__Requirement__. Exactly reproduce the line that contains "Trace every road" and all lines after it in the entries below, through the very last line.

__Records for the exercise__.
*** Begin section ***
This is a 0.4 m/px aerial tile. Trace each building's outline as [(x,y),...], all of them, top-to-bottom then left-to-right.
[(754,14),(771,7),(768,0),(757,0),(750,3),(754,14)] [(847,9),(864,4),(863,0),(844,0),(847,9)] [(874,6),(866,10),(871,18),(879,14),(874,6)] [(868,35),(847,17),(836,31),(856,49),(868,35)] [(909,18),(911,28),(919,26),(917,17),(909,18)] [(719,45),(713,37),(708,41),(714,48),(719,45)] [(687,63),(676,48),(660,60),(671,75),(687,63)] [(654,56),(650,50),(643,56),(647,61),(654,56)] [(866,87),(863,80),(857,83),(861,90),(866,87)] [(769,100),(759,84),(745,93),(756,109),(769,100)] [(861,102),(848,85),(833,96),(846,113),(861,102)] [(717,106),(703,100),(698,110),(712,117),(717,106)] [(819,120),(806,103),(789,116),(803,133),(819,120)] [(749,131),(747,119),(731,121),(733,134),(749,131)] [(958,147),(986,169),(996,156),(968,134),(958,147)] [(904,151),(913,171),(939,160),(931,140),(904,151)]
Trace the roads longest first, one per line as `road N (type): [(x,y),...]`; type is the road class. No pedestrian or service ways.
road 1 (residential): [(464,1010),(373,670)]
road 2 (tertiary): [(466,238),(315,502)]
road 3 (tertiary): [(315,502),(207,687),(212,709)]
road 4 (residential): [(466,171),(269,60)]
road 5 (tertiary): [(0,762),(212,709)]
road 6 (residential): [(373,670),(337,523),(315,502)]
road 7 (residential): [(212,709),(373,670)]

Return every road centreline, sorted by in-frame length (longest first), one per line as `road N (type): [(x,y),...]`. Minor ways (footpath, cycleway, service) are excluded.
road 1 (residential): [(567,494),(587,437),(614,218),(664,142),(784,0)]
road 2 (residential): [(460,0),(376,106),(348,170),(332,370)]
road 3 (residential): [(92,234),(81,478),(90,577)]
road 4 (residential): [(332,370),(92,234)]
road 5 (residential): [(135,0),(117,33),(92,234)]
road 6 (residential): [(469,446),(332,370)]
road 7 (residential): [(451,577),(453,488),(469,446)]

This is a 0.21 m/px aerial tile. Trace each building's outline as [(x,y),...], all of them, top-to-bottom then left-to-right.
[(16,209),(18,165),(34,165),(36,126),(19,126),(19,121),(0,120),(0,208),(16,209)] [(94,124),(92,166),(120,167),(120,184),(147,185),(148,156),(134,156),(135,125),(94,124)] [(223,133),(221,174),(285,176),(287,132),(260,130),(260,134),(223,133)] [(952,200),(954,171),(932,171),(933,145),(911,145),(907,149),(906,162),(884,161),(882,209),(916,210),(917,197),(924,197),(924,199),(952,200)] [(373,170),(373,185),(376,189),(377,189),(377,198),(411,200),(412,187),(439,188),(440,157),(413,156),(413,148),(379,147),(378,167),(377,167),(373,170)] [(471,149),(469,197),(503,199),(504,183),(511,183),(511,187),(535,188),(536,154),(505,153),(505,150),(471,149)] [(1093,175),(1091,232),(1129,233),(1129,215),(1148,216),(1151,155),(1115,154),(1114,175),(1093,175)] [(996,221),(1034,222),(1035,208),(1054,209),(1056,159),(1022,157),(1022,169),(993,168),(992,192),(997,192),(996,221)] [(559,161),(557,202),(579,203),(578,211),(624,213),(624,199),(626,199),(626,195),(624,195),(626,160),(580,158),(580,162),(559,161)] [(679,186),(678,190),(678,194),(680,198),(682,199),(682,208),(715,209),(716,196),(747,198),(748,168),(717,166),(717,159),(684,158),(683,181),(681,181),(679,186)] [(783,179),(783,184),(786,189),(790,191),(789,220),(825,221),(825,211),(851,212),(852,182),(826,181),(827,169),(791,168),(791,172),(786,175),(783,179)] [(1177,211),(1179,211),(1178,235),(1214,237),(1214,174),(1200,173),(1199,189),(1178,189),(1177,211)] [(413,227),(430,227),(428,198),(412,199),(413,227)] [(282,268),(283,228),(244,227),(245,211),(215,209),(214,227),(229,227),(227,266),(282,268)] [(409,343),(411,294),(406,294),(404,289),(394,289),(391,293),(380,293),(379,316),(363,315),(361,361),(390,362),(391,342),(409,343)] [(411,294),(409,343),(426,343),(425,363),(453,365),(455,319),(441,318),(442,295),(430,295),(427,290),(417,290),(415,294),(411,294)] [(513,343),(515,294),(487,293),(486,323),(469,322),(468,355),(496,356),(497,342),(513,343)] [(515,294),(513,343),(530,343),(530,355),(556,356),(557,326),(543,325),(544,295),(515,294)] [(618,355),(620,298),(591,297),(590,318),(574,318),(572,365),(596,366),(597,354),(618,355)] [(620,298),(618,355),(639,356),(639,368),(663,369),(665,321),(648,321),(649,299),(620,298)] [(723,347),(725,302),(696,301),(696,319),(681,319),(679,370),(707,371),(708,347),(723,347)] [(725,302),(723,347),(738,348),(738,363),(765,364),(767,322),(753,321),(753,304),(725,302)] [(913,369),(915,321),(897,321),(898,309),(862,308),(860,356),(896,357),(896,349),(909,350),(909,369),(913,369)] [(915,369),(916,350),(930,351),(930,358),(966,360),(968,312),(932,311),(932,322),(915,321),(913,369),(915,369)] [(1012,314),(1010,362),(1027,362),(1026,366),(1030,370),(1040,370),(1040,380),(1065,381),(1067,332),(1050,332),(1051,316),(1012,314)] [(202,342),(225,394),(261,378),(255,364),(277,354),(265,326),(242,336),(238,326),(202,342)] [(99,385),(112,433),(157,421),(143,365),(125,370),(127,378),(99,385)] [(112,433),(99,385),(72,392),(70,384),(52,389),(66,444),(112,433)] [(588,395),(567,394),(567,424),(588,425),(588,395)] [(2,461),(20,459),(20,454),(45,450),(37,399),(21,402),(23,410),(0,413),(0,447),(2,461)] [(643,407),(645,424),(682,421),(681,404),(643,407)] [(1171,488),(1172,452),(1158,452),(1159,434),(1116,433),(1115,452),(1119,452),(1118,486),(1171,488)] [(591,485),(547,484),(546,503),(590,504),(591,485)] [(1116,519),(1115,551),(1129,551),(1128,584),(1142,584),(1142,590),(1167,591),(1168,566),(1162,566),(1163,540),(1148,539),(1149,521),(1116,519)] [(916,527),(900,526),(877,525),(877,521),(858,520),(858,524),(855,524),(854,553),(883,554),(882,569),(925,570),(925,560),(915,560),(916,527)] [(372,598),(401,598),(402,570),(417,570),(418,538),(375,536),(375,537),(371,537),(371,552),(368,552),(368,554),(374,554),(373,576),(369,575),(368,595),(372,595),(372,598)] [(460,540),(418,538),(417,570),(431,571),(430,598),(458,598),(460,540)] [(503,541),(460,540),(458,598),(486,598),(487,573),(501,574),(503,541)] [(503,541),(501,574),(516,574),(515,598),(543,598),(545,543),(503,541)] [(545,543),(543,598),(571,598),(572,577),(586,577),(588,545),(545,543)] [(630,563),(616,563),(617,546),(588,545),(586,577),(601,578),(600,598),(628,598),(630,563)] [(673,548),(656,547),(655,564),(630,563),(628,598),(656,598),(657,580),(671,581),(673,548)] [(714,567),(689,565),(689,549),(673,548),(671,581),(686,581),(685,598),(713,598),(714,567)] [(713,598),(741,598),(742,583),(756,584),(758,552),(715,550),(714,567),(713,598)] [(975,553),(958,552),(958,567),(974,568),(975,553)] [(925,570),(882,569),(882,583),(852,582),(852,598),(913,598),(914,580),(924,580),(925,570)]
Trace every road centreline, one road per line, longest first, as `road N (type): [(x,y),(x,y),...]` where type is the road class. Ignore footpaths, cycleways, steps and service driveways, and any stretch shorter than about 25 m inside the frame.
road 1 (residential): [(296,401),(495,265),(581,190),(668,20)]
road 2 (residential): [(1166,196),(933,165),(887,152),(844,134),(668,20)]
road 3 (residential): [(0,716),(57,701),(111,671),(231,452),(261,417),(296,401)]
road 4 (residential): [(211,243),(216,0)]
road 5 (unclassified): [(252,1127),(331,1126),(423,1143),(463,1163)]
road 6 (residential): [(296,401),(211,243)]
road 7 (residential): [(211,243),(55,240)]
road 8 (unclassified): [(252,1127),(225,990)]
*** End section ***
__Solution to this problem__.
Trace every road centreline, one road per line, longest first, as `road N (type): [(x,y),(x,y),...]` where type is the road class. Ignore footpaths, cycleways, steps and service driveways, and any stretch shorter than about 25 m inside the frame.
road 1 (residential): [(296,401),(495,265),(581,190),(668,20)]
road 2 (residential): [(1166,196),(933,165),(887,152),(844,134),(668,20)]
road 3 (residential): [(0,716),(57,701),(111,671),(231,452),(261,417),(296,401)]
road 4 (residential): [(211,243),(216,0)]
road 5 (unclassified): [(252,1127),(331,1126),(423,1143),(463,1163)]
road 6 (residential): [(296,401),(211,243)]
road 7 (residential): [(211,243),(55,240)]
road 8 (unclassified): [(252,1127),(225,990)]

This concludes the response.